*ASSIGNMENT:* With the pictures left out, restate exactly the part below that opens with the line containing "C101: 220uF (plus n11, minus GND) -> none" and closes with the line containing "U105: OR 74HC32".

*RECORD EXTRACTS:*
##############################

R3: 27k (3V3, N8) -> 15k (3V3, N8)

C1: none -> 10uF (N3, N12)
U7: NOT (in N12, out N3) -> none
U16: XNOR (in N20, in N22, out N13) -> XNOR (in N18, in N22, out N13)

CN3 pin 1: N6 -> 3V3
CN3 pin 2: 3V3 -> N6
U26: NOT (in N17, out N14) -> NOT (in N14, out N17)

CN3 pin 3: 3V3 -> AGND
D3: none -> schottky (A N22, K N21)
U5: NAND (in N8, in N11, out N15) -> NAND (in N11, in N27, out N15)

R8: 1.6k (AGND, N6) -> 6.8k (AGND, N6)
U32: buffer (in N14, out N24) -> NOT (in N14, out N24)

##############################

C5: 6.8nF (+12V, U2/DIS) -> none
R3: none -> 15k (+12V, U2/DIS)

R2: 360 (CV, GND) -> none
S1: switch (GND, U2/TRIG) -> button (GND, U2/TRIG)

##############################

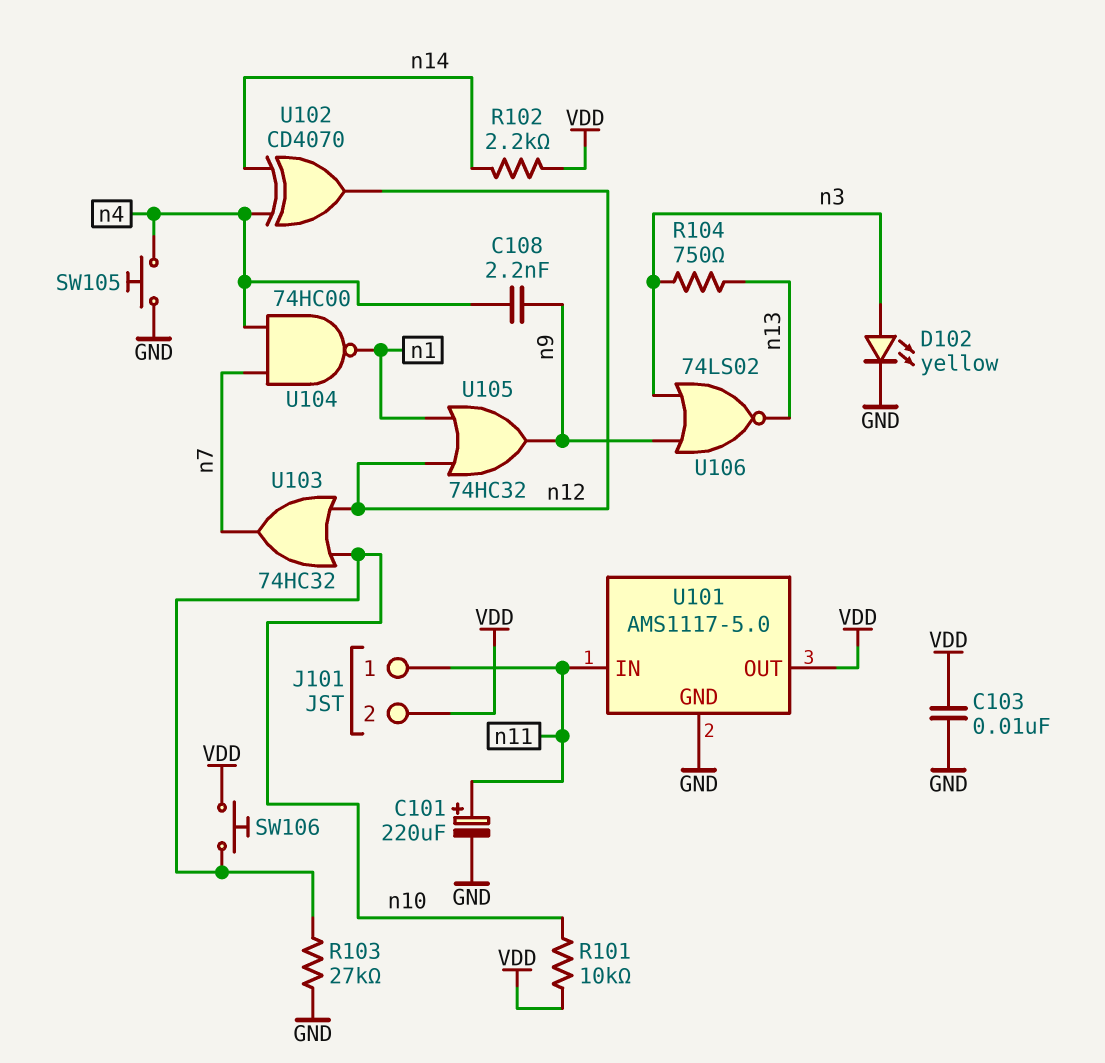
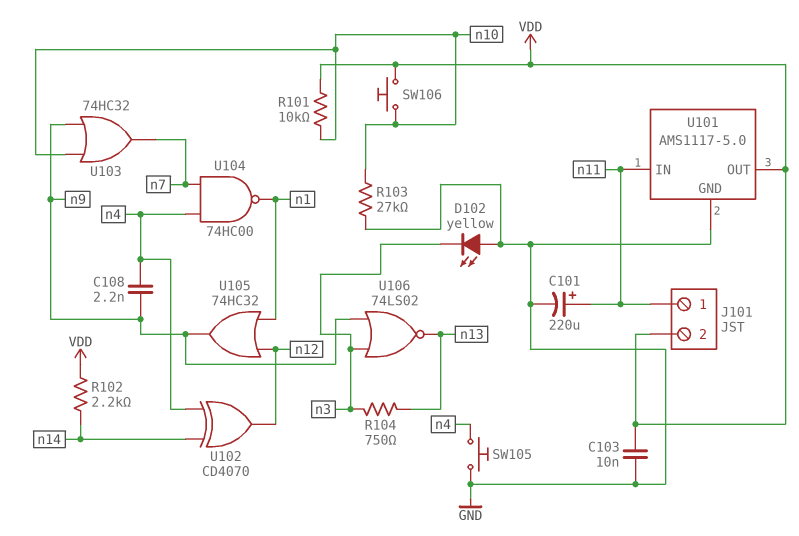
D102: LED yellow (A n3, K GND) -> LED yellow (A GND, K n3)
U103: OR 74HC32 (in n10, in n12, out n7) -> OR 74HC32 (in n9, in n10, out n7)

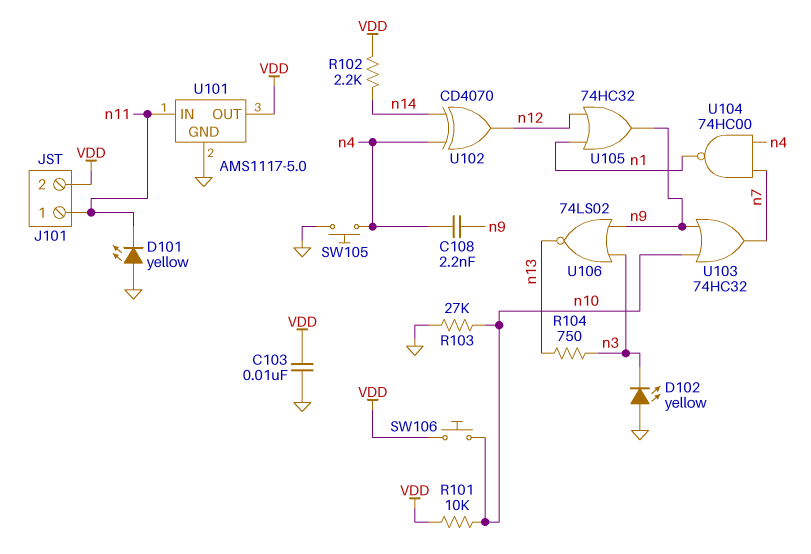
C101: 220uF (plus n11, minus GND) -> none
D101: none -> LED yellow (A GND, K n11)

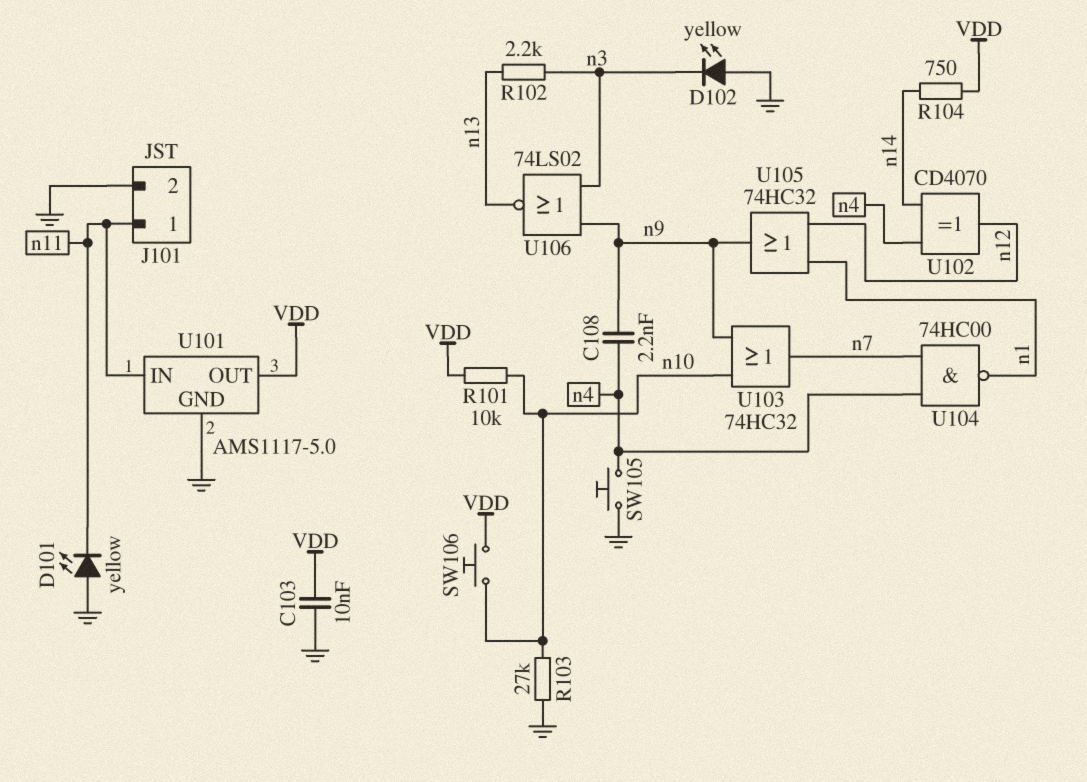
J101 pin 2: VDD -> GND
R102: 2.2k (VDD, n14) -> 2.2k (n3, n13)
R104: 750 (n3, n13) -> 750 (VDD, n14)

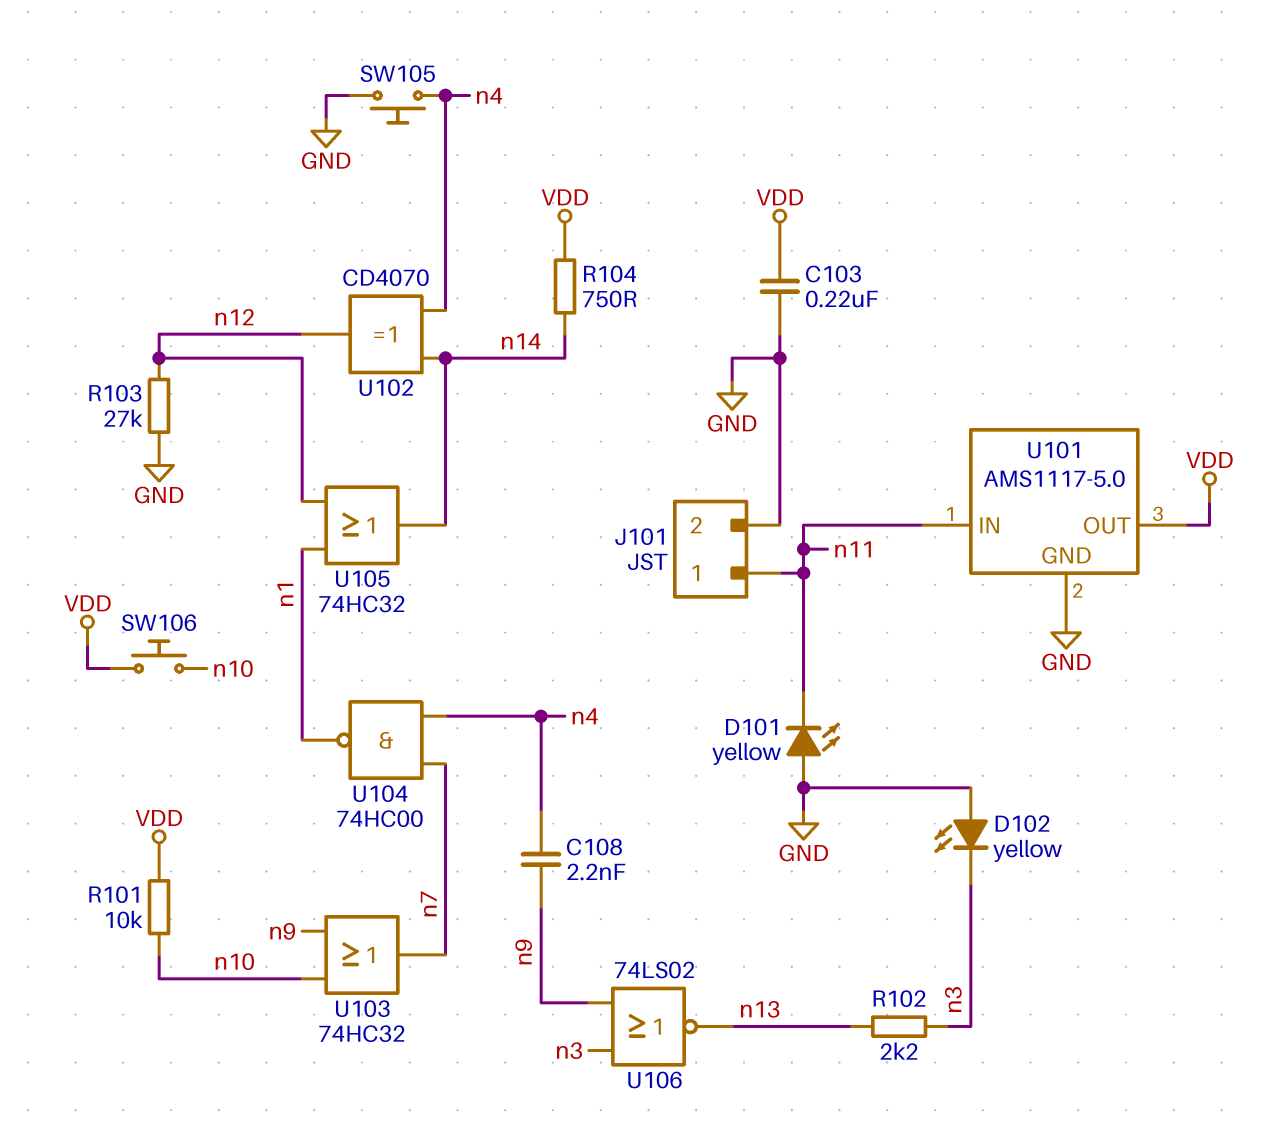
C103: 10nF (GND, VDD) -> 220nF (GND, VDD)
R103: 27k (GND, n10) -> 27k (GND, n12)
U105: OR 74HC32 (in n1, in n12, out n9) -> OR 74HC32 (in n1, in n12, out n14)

##############################

*COMPLETED TASK:*
C101: 220uF (plus n11, minus GND) -> none
D101: none -> LED yellow (A GND, K n11)

J101 pin 2: VDD -> GND
R102: 2.2k (VDD, n14) -> 2.2k (n3, n13)
R104: 750 (n3, n13) -> 750 (VDD, n14)

C103: 10nF (GND, VDD) -> 220nF (GND, VDD)
R103: 27k (GND, n10) -> 27k (GND, n12)
U105: OR 74HC32 (in n1, in n12, out n9) -> OR 74HC32 (in n1, in n12, out n14)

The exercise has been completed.